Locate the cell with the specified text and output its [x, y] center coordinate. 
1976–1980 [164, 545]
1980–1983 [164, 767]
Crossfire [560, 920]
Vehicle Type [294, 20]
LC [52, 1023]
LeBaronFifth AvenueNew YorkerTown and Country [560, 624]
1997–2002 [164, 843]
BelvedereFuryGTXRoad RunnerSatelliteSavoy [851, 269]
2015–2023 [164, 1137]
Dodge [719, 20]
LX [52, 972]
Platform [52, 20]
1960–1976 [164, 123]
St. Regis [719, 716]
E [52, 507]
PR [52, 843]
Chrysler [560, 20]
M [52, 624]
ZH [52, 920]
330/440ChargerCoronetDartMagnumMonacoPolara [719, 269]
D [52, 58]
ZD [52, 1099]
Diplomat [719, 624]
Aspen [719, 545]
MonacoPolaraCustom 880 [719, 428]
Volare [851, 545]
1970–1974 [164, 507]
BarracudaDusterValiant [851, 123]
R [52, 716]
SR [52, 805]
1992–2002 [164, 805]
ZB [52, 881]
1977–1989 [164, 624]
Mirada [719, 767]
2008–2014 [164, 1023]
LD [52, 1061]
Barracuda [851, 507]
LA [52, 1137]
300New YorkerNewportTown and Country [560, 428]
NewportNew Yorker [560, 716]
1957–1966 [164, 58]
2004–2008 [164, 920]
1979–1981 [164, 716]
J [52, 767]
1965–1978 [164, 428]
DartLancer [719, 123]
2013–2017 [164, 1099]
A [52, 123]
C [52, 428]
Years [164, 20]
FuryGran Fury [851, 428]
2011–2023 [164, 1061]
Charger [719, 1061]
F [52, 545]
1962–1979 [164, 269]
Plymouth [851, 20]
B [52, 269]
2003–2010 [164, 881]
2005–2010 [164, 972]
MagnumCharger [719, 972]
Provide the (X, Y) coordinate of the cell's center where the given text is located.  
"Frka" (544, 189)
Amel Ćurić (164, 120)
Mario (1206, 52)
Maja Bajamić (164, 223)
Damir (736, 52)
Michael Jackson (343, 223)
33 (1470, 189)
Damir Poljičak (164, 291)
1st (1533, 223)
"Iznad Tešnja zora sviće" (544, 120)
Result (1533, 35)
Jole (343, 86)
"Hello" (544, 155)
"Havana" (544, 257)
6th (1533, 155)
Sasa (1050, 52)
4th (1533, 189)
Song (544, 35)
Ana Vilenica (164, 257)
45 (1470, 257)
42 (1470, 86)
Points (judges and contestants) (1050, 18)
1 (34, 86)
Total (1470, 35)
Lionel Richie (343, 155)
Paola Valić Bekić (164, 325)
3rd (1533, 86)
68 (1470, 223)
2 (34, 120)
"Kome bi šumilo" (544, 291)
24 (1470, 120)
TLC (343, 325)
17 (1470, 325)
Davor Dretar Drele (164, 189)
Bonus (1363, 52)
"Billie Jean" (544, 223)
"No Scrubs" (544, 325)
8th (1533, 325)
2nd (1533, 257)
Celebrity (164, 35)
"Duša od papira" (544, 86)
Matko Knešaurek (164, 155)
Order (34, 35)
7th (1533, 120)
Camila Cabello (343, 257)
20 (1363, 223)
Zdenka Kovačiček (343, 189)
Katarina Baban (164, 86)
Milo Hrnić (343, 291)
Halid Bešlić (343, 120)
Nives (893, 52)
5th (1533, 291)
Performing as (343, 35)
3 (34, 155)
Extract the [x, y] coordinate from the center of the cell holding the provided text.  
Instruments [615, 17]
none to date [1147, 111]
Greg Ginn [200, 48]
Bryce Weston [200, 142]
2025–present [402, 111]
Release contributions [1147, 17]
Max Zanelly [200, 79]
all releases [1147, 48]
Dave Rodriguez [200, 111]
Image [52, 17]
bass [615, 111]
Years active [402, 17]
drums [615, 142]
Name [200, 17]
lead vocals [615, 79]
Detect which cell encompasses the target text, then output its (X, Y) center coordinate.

------------

= Challenge =
Turn the entries, from their first line through the line containing "LD [52, 1061]", into a JSON list of strings with one string per line and no blank lines.

= Full output =
[
  "Locate the cell with the specified text and output its [x, y] center coordinate. ",
  "1976–1980 [164, 545]",
  "1980–1983 [164, 767]",
  "Crossfire [560, 920]",
  "Vehicle Type [294, 20]",
  "LC [52, 1023]",
  "LeBaronFifth AvenueNew YorkerTown and Country [560, 624]",
  "1997–2002 [164, 843]",
  "BelvedereFuryGTXRoad RunnerSatelliteSavoy [851, 269]",
  "2015–2023 [164, 1137]",
  "Dodge [719, 20]",
  "LX [52, 972]",
  "Platform [52, 20]",
  "1960–1976 [164, 123]",
  "St. Regis [719, 716]",
  "E [52, 507]",
  "PR [52, 843]",
  "Chrysler [560, 20]",
  "M [52, 624]",
  "ZH [52, 920]",
  "330/440ChargerCoronetDartMagnumMonacoPolara [719, 269]",
  "D [52, 58]",
  "ZD [52, 1099]",
  "Diplomat [719, 624]",
  "Aspen [719, 545]",
  "MonacoPolaraCustom 880 [719, 428]",
  "Volare [851, 545]",
  "1970–1974 [164, 507]",
  "BarracudaDusterValiant [851, 123]",
  "R [52, 716]",
  "SR [52, 805]",
  "1992–2002 [164, 805]",
  "ZB [52, 881]",
  "1977–1989 [164, 624]",
  "Mirada [719, 767]",
  "2008–2014 [164, 1023]",
  "LD [52, 1061]"
]